Rewrite the listing below, changing "top-left" to "upper-left" and keeping everything else the same. Leave the pictures out of your answer.
=== RECORDS FOR THIS EXERCISE ===
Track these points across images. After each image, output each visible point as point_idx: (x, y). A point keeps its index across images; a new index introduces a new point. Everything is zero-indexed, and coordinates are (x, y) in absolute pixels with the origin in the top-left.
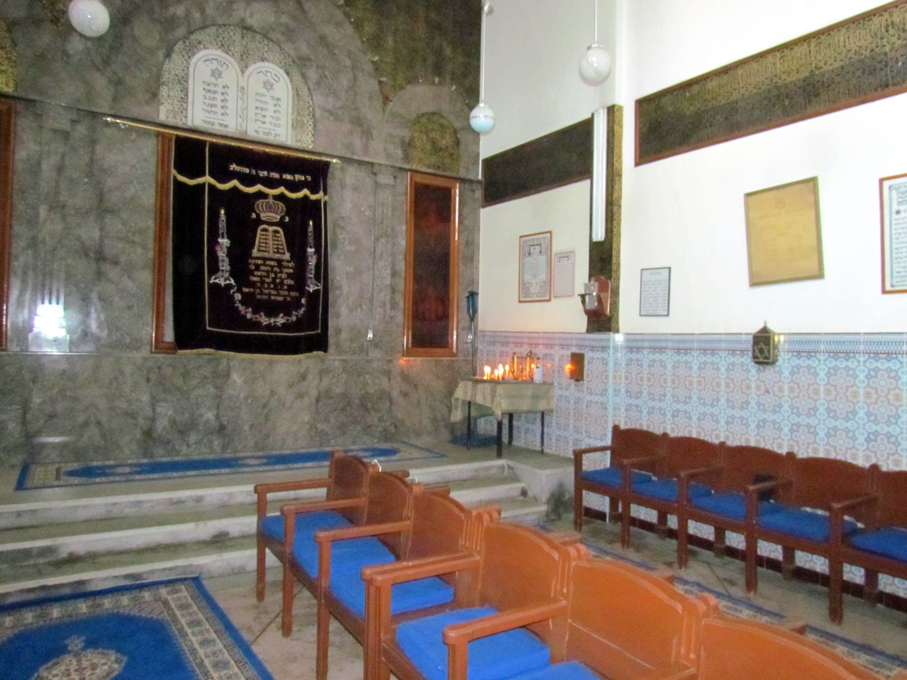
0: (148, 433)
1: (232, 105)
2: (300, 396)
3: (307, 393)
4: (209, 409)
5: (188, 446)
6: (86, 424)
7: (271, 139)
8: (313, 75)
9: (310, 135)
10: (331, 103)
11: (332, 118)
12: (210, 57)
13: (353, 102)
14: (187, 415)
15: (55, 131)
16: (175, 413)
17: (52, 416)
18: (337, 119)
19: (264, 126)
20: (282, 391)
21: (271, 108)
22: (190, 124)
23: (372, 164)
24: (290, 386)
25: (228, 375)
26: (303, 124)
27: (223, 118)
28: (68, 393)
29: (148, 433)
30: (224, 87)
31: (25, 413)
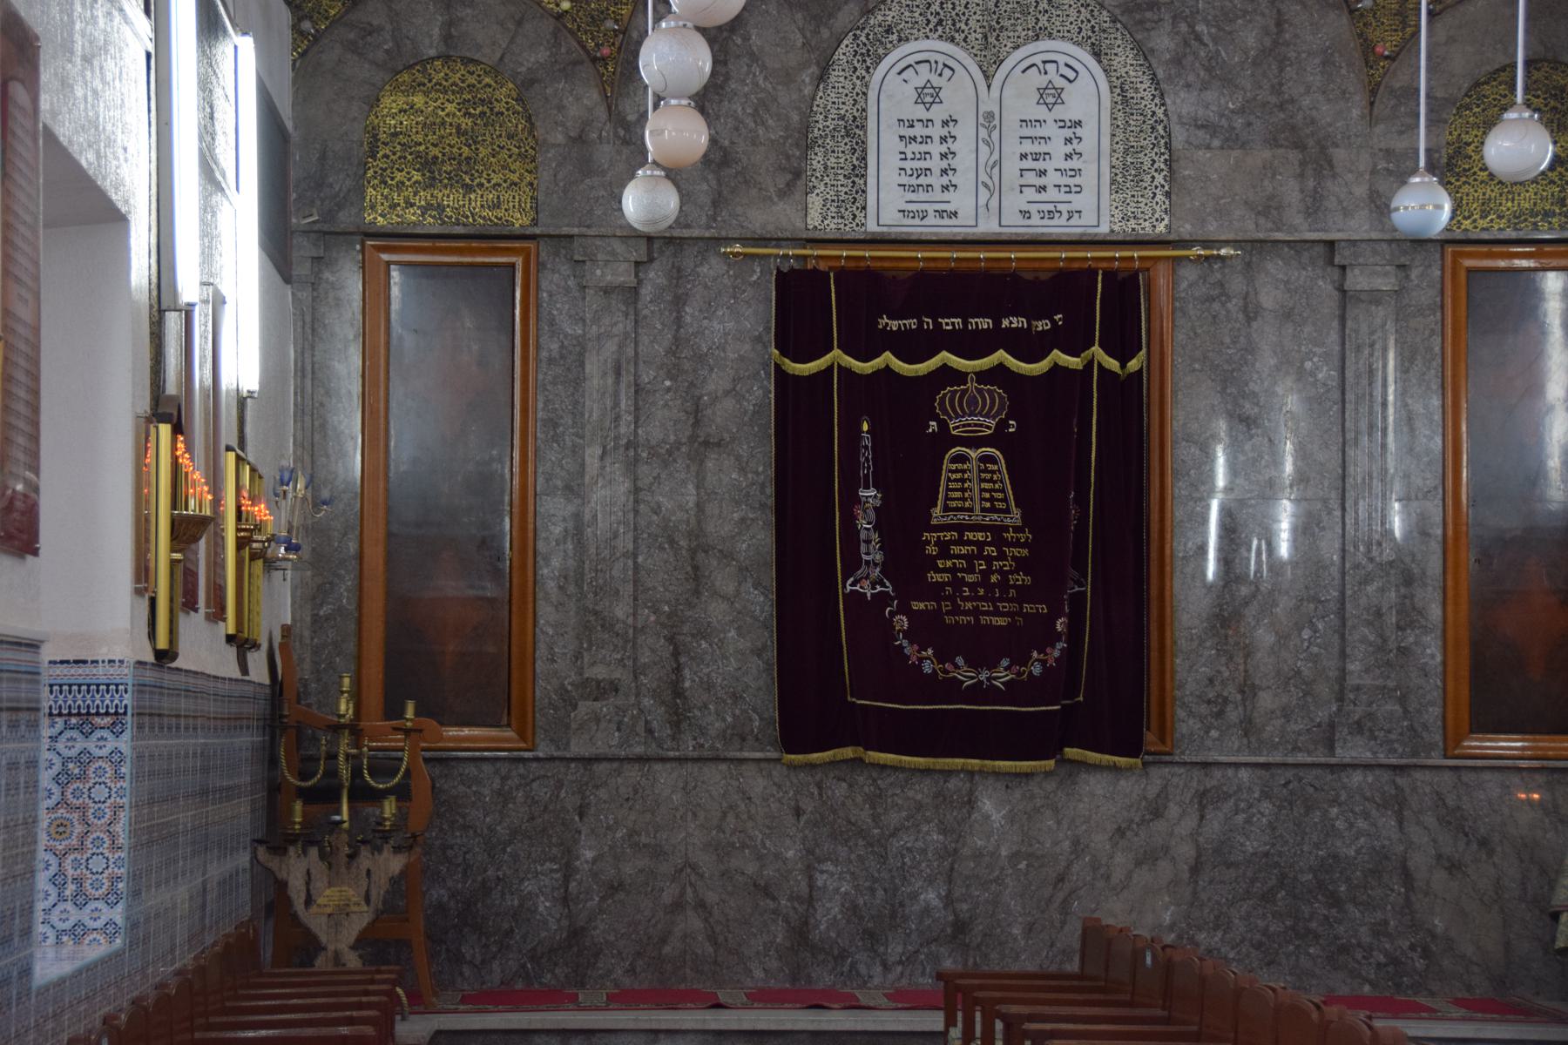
0: (800, 932)
1: (964, 160)
2: (1148, 858)
3: (1166, 849)
4: (930, 881)
5: (886, 967)
6: (678, 906)
7: (1057, 227)
8: (1163, 42)
9: (1159, 197)
10: (1217, 102)
11: (1216, 143)
12: (911, 60)
13: (1277, 89)
14: (880, 893)
15: (607, 291)
16: (856, 887)
17: (614, 888)
18: (1232, 141)
19: (1043, 196)
20: (1100, 841)
21: (1058, 148)
22: (872, 227)
23: (1331, 244)
24: (1121, 832)
25: (970, 803)
26: (1140, 171)
27: (946, 196)
28: (644, 839)
29: (800, 932)
30: (945, 123)
31: (567, 879)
===
■ RESPONSE
Track these points across images. After each image, output each visible point as point_idx: (x, y). A point keeps its index across images; a new index introduces a new point. Everything is zero-indexed, and coordinates are (x, y) in absolute pixels with the origin in the upper-left.
0: (148, 433)
1: (232, 105)
2: (300, 396)
3: (307, 393)
4: (209, 409)
5: (188, 446)
6: (86, 424)
7: (271, 139)
8: (313, 75)
9: (310, 135)
10: (331, 103)
11: (332, 118)
12: (210, 57)
13: (353, 102)
14: (187, 415)
15: (55, 131)
16: (175, 413)
17: (52, 416)
18: (337, 119)
19: (264, 126)
20: (282, 391)
21: (271, 108)
22: (190, 124)
23: (372, 164)
24: (290, 386)
25: (228, 375)
26: (303, 124)
27: (223, 118)
28: (68, 393)
29: (148, 433)
30: (224, 87)
31: (25, 413)
0: (800, 932)
1: (964, 160)
2: (1148, 858)
3: (1166, 849)
4: (930, 881)
5: (886, 967)
6: (678, 906)
7: (1057, 227)
8: (1163, 42)
9: (1159, 197)
10: (1217, 102)
11: (1216, 143)
12: (911, 60)
13: (1277, 89)
14: (880, 893)
15: (607, 291)
16: (856, 887)
17: (614, 888)
18: (1232, 141)
19: (1043, 196)
20: (1100, 841)
21: (1058, 148)
22: (872, 227)
23: (1331, 244)
24: (1121, 832)
25: (970, 803)
26: (1140, 171)
27: (946, 196)
28: (644, 839)
29: (800, 932)
30: (945, 123)
31: (567, 879)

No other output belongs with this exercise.